• [Collection entries]
☆ ☆ ☆ ☆ ☆
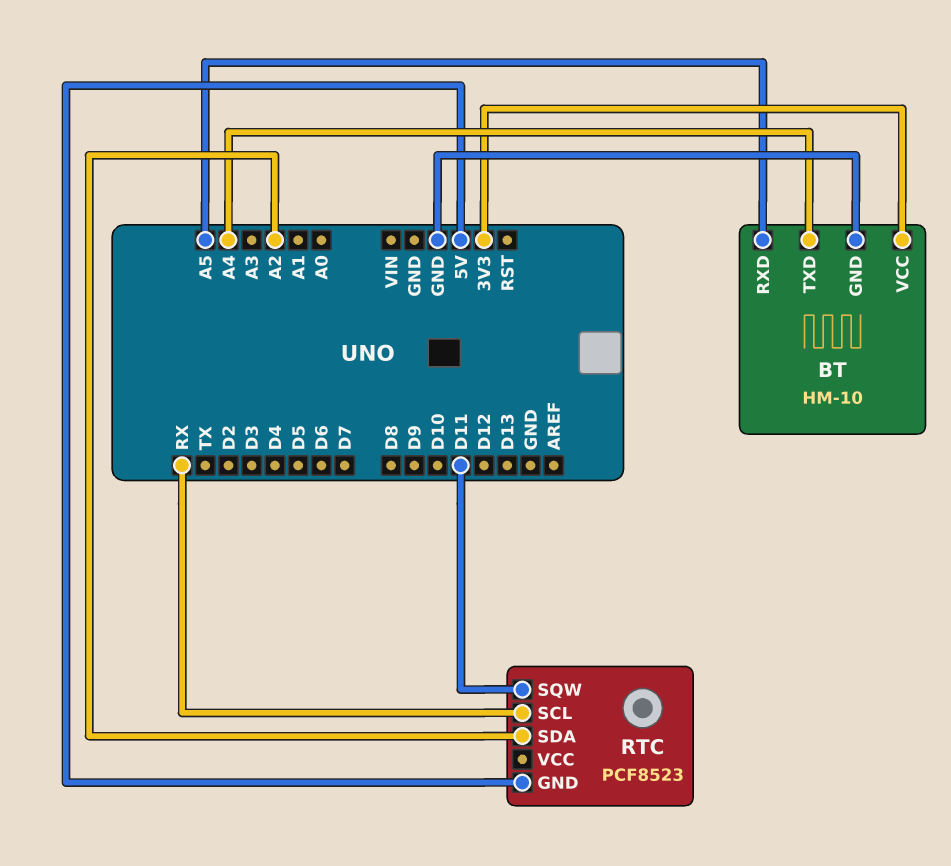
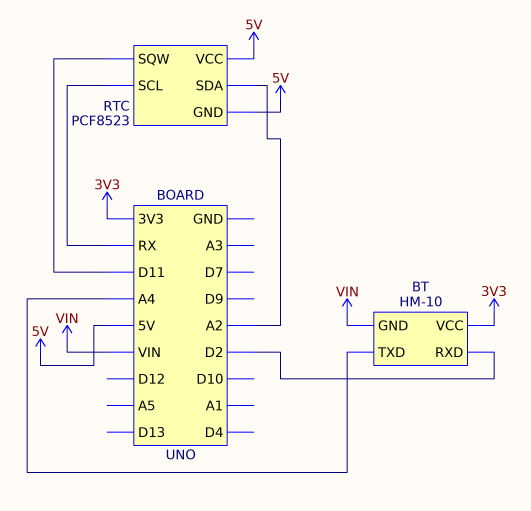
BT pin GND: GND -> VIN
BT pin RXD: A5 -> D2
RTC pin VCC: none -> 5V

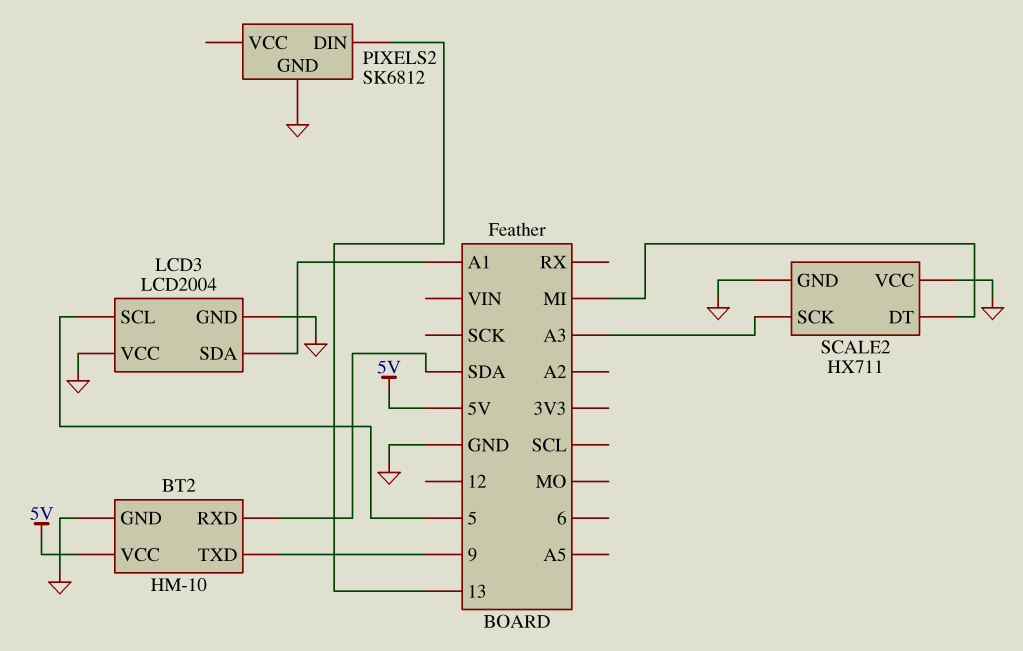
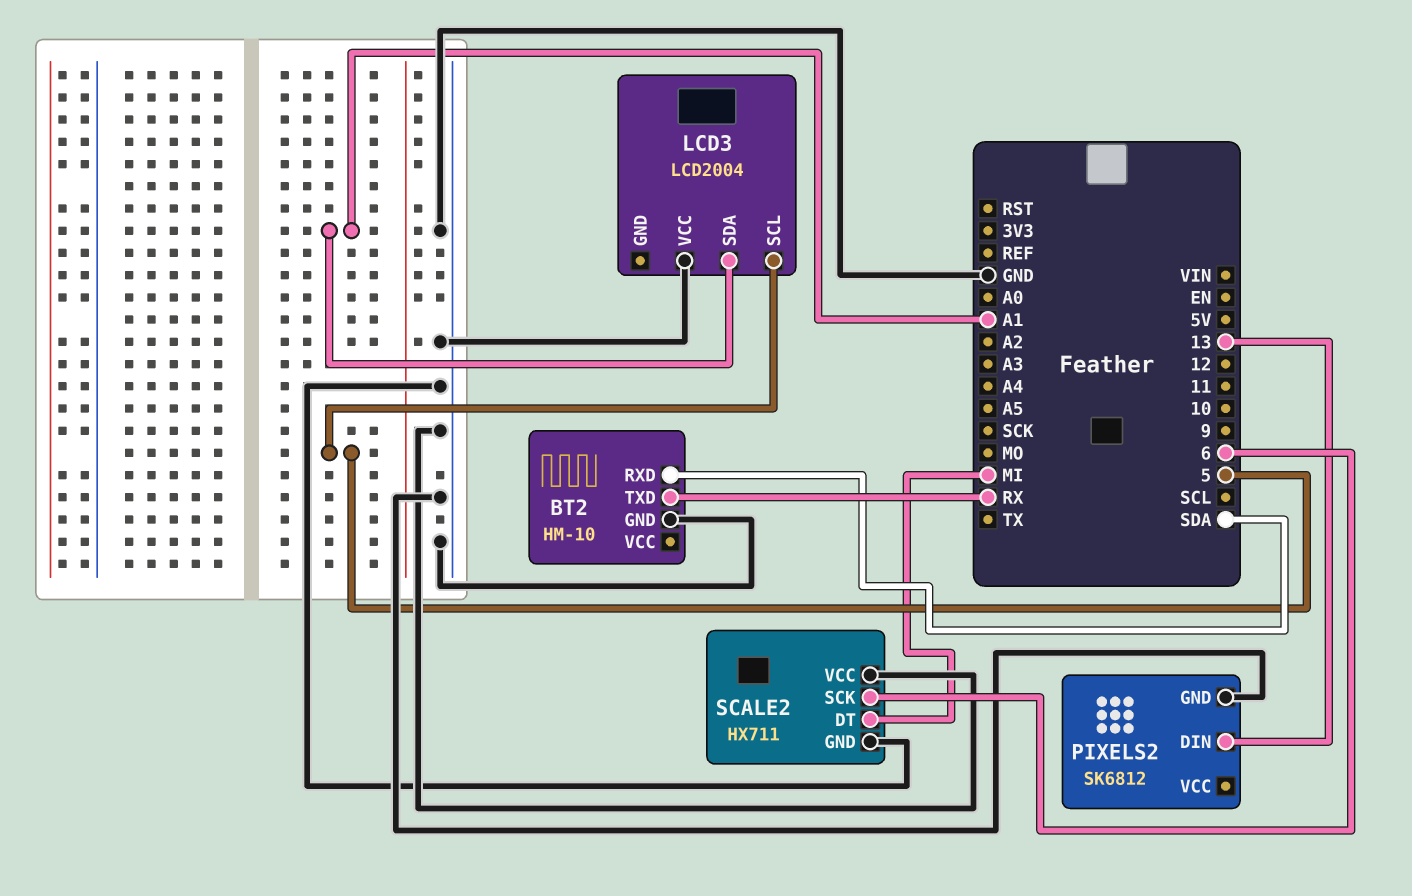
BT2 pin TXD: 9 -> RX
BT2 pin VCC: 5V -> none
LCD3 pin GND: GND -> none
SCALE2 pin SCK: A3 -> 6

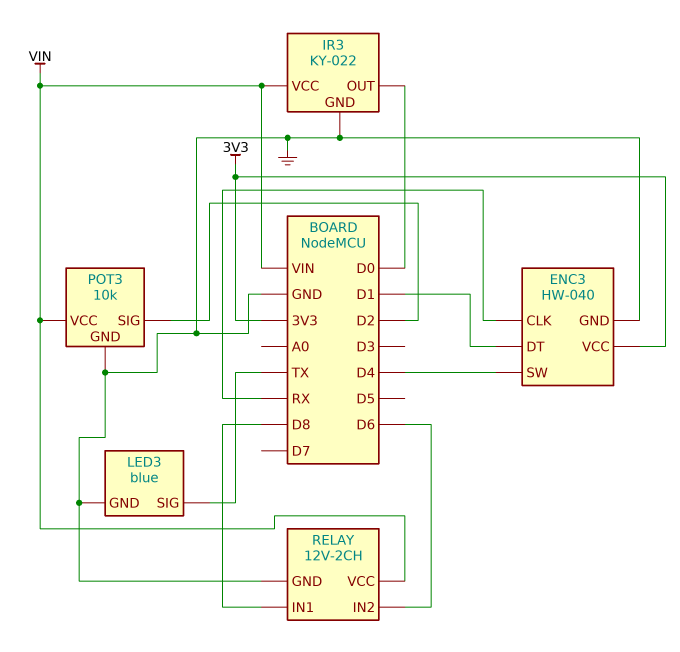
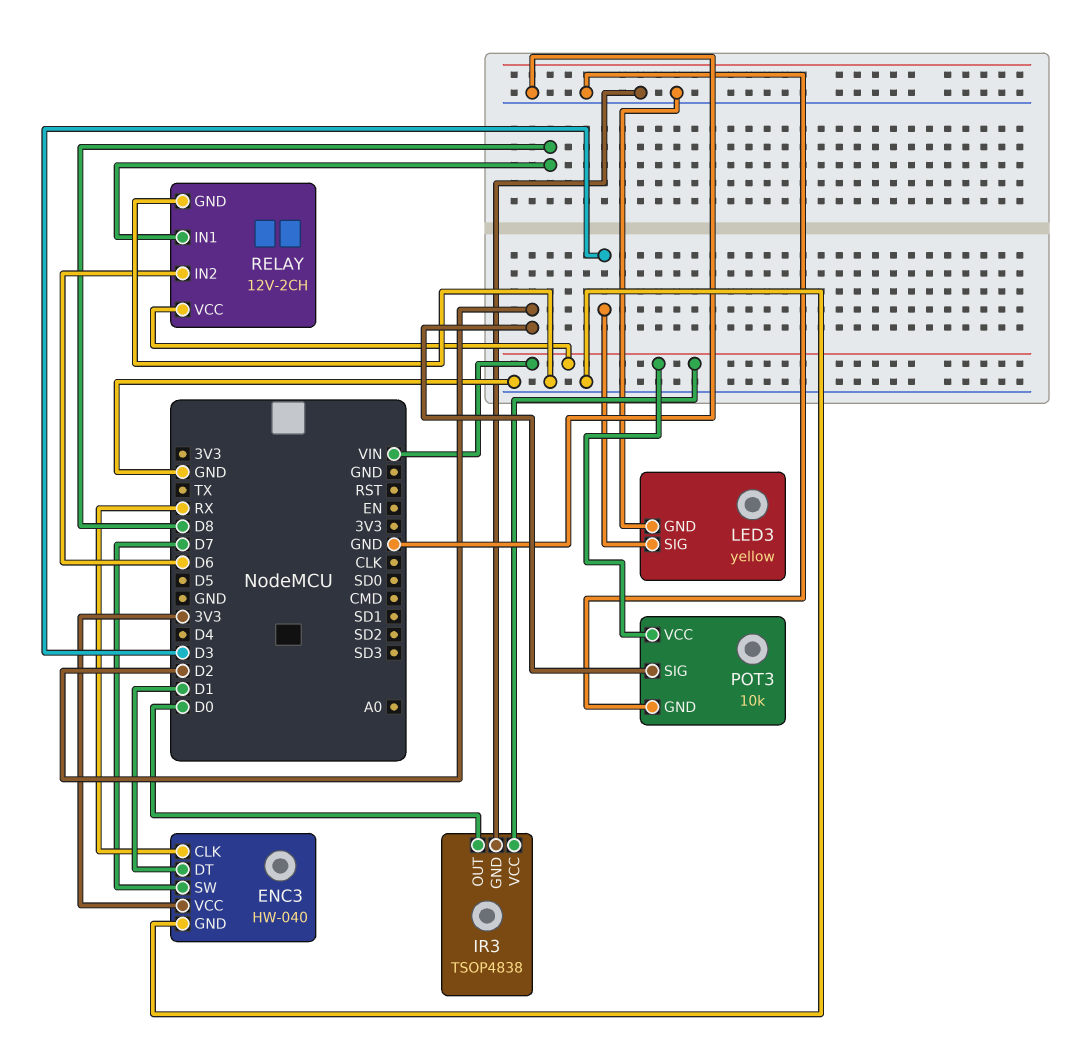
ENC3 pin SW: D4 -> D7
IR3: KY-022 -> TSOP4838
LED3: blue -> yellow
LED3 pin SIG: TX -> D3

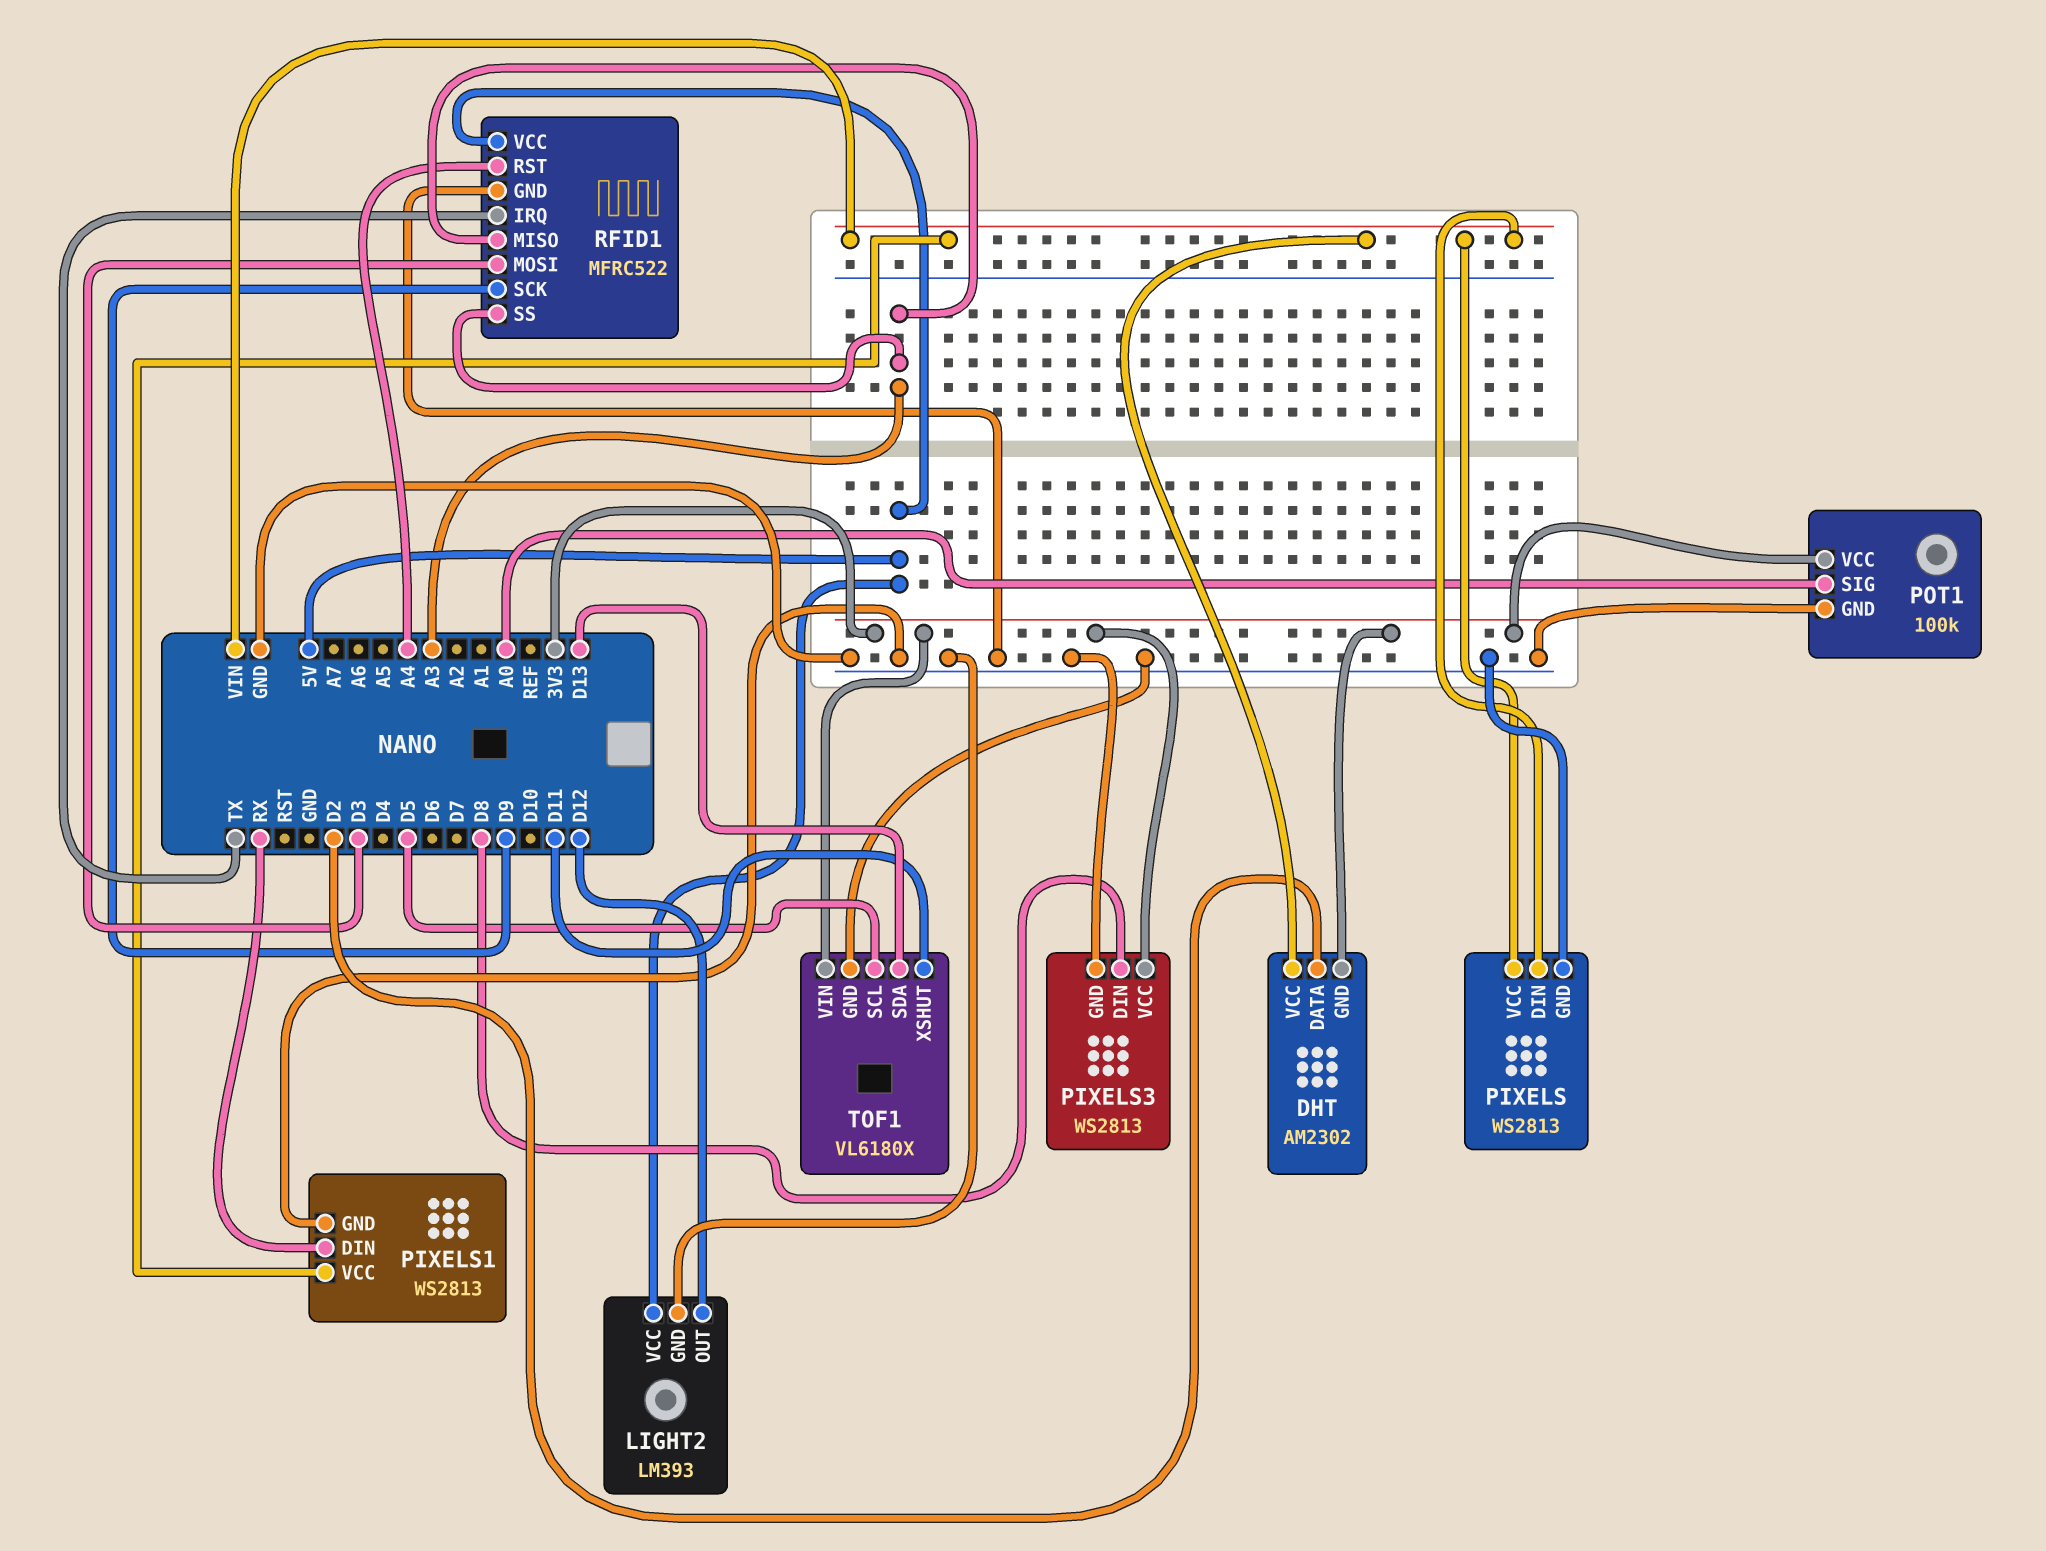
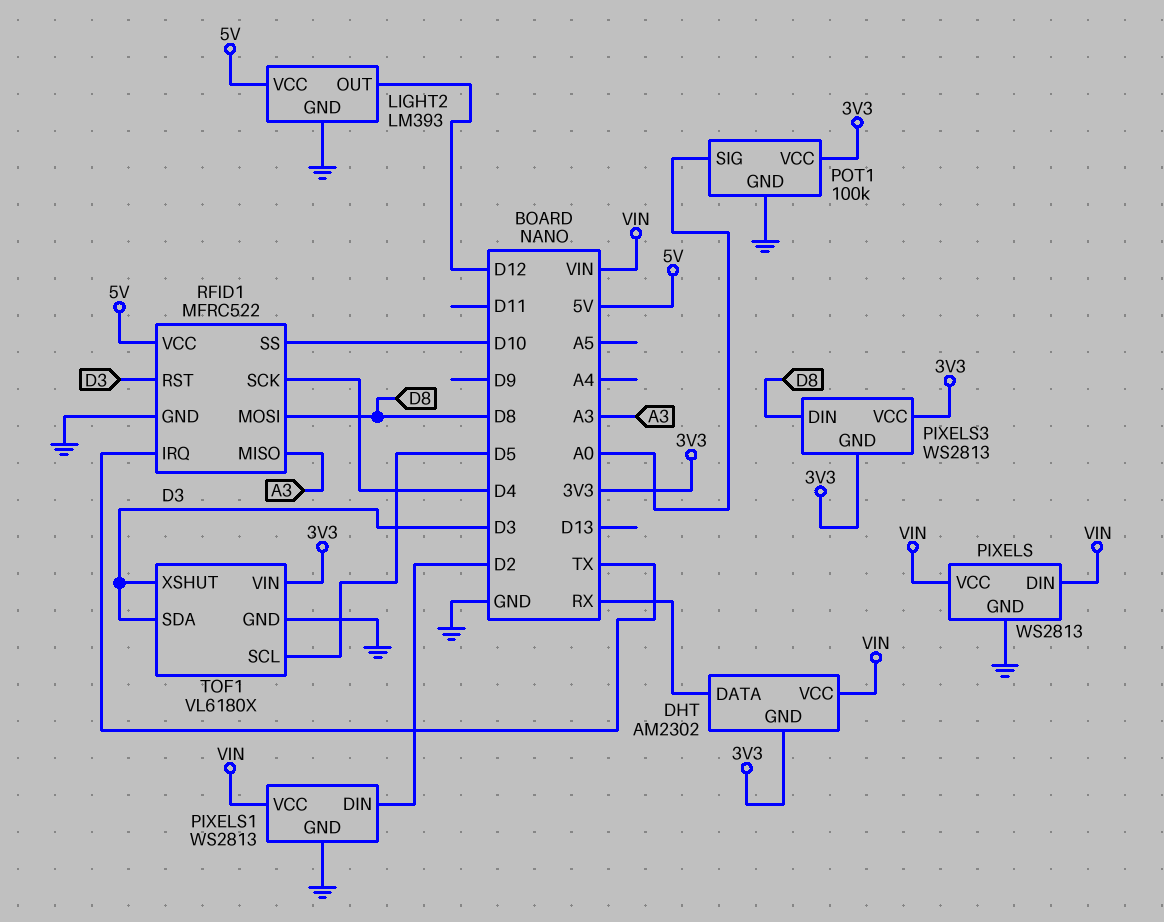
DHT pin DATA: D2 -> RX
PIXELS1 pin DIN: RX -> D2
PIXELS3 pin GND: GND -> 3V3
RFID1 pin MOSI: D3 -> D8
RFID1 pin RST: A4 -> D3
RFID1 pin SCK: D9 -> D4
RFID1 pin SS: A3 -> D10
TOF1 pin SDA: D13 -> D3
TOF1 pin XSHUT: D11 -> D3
☆ ☆ ☆ ☆ ☆
• [EXERCISE GOAL] Please return every line of the records above that contains the word "none".

• [YOUR RESPONSE]
RTC pin VCC: none -> 5V
BT2 pin VCC: 5V -> none
LCD3 pin GND: GND -> none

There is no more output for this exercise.